- Work to complete:
Output exactly, please, the lines of the records below from the one containing "(366, 99) = (248, 132): turquoise" through the final line.
*** The data ***
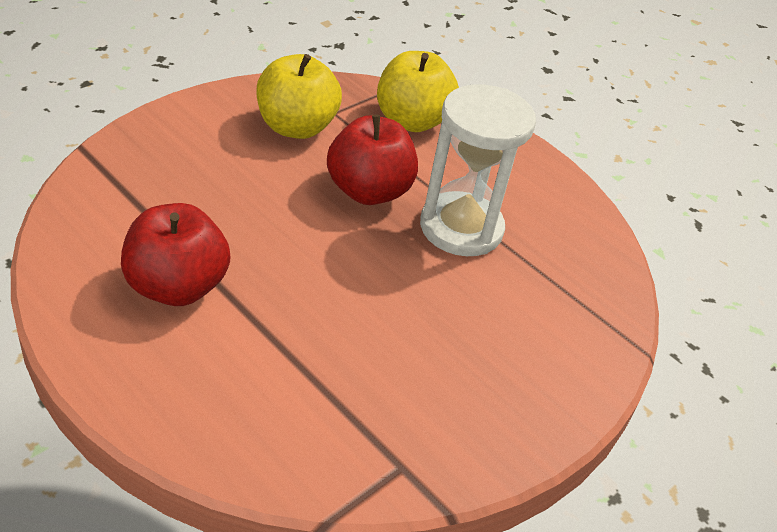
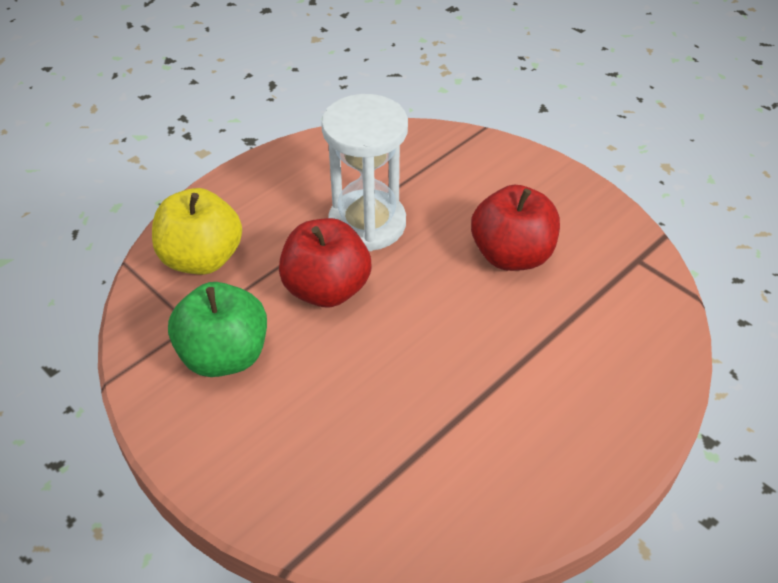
camera: 85 degrees left, 5 degrees up
(176, 287) = (499, 425): red apple -> red apple (511, 255)
(296, 127) = (224, 355): yellow apple -> green apple

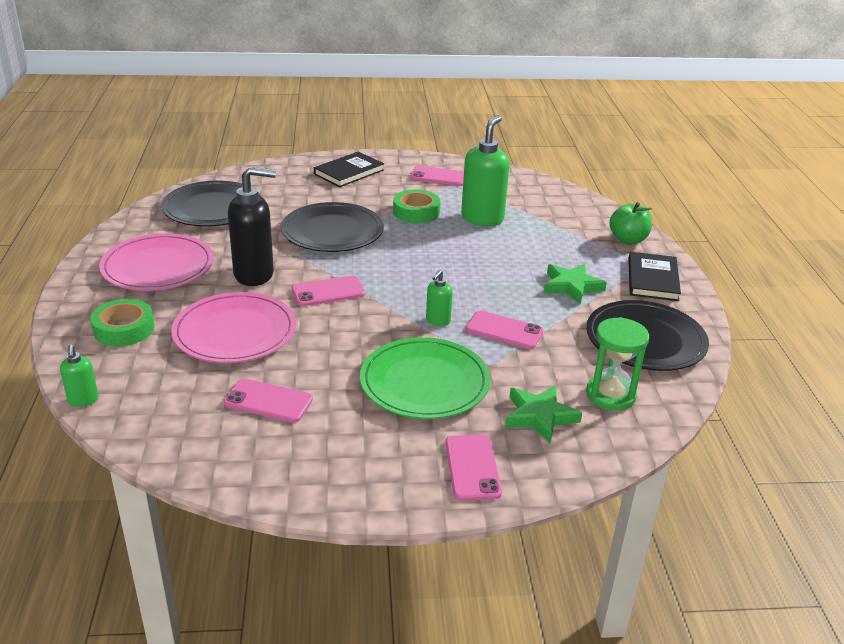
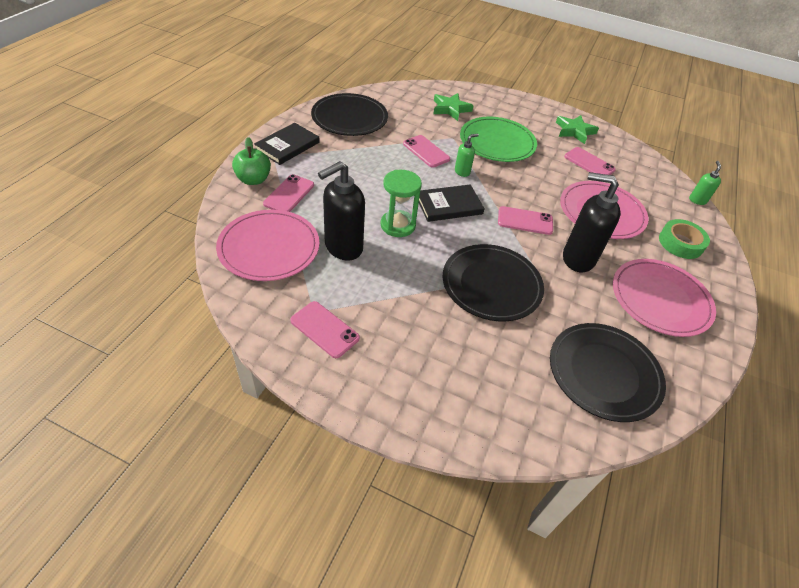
camera: 155 degrees left, 15 degrees up
(349, 172) = (421, 385): black book -> black book (449, 205)
(416, 212) = (396, 280): green tape -> none
(472, 467) = (500, 104): pink phone -> pink phone (289, 194)
(482, 218) = (343, 247): green soap dispenser -> black soap dispenser
(538, 202) = (269, 248): none -> pink plate
(571, 286) = (348, 161): green star -> green star (574, 131)
(610, 395) = (405, 104): green hourglass -> green hourglass (398, 225)

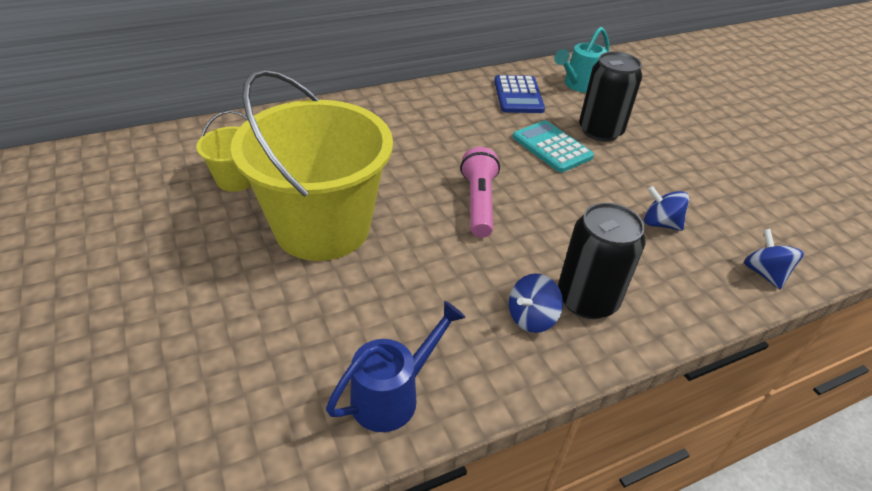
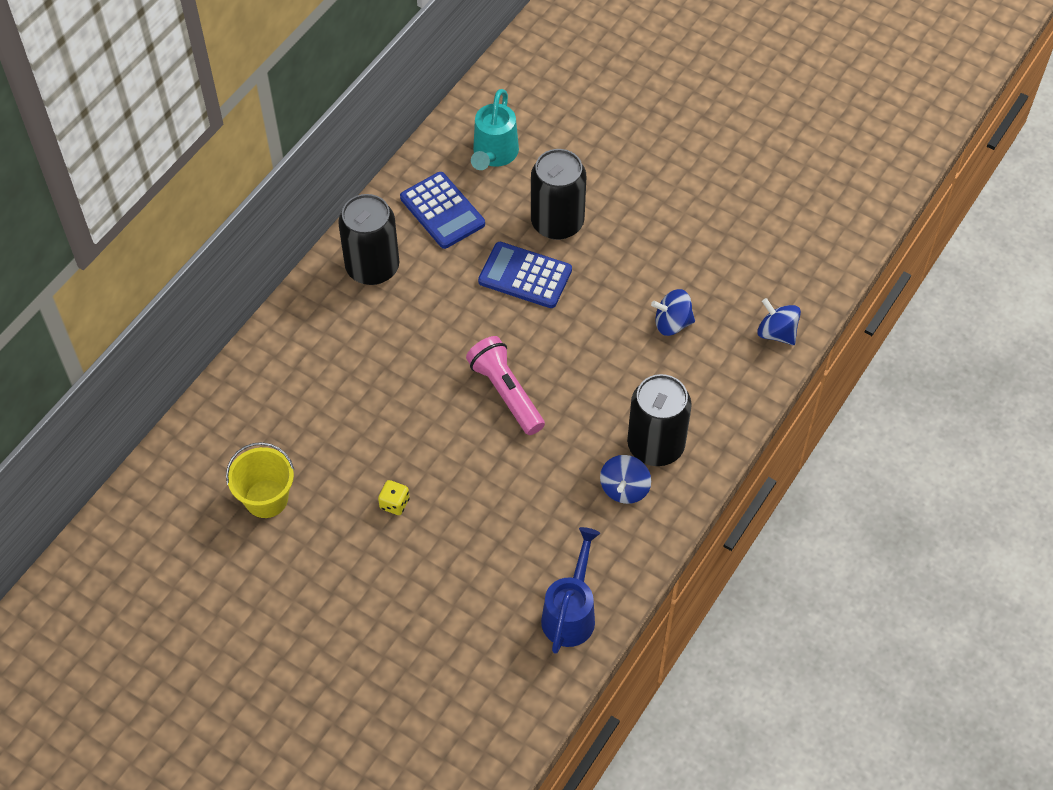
camera: 30 degrees left, 15 degrees up
(322, 227) = (394, 503): yellow bucket -> yellow dice
(444, 101) = (372, 267): none -> black can
(552, 147) = (525, 276): turquoise calculator -> blue calculator

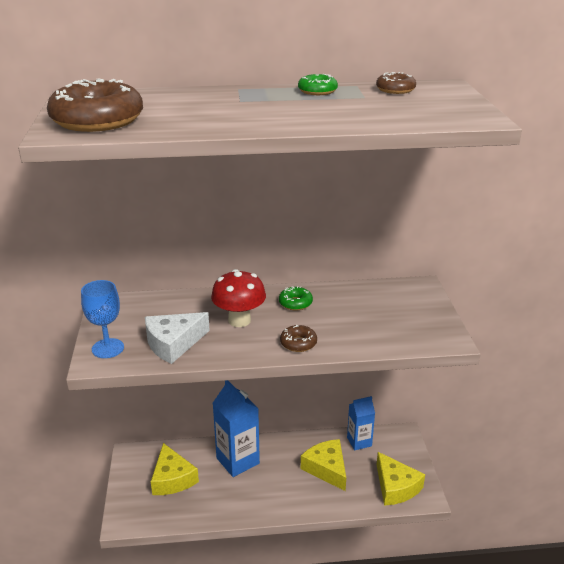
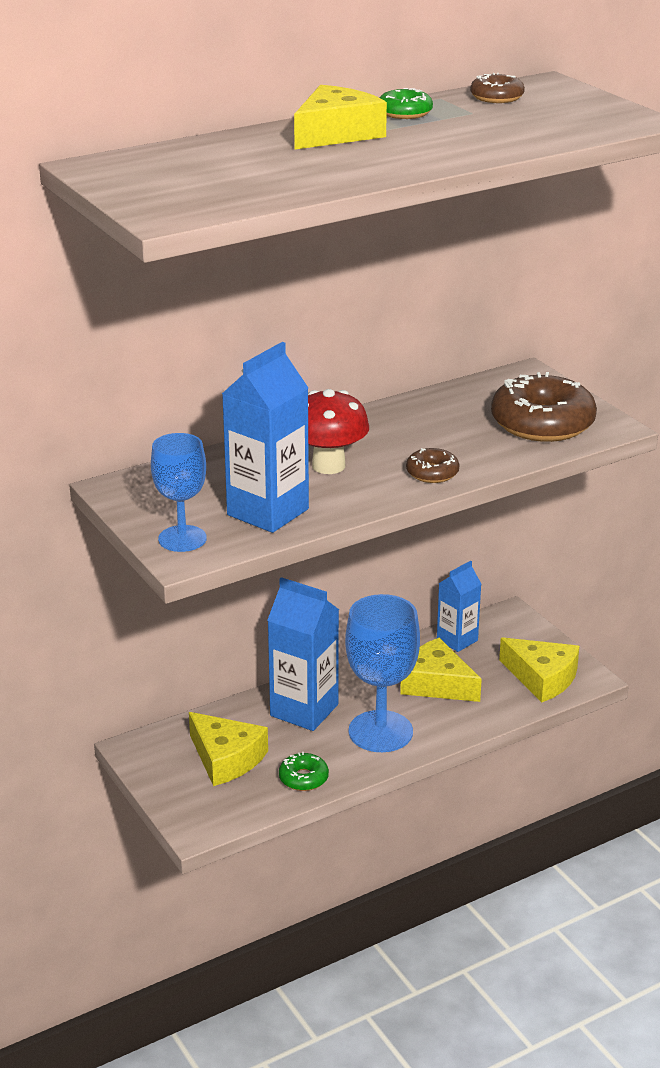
camera: 25 degrees left, 0 degrees up
(97, 120) = (188, 193): brown donut -> brown donut (542, 423)
(173, 343) = (268, 512): white cheese -> blue carton
(252, 98) = (336, 134): none -> yellow cheese
(271, 491) = (380, 731): none -> blue goblet
(295, 303) = (383, 429): green donut -> green donut (303, 778)

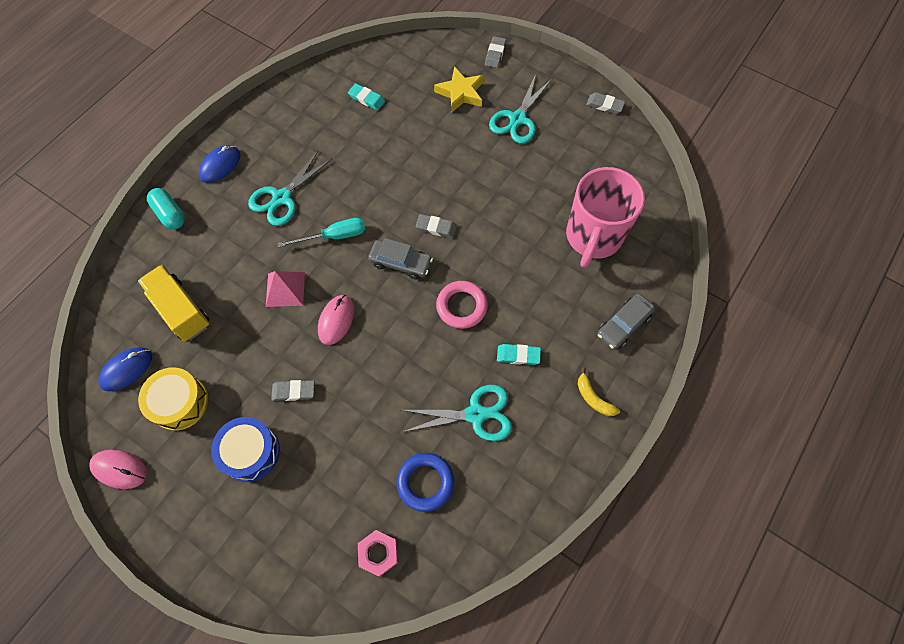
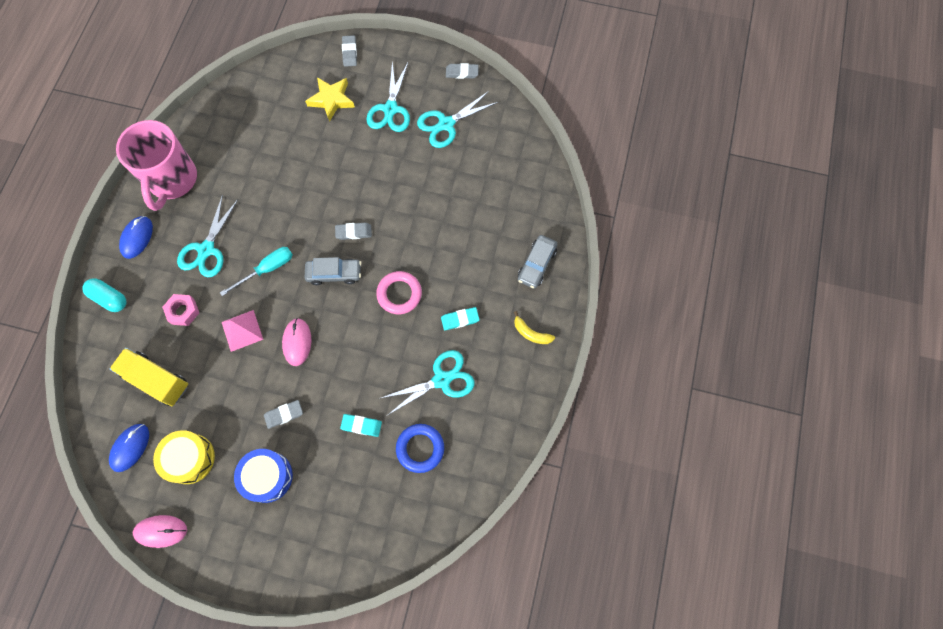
camera: 20 degrees left, 5 degrees up
(366, 99) = (248, 132): turquoise eraser -> turquoise eraser (361, 425)
(378, 553) = (402, 516): pink nut -> pink nut (183, 311)
(571, 150) = (446, 124): none -> turquoise scissors
(593, 237) = (489, 197): pink mug -> pink mug (172, 180)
***
- Task response:
(366, 99) = (248, 132): turquoise eraser -> turquoise eraser (361, 425)
(378, 553) = (402, 516): pink nut -> pink nut (183, 311)
(571, 150) = (446, 124): none -> turquoise scissors
(593, 237) = (489, 197): pink mug -> pink mug (172, 180)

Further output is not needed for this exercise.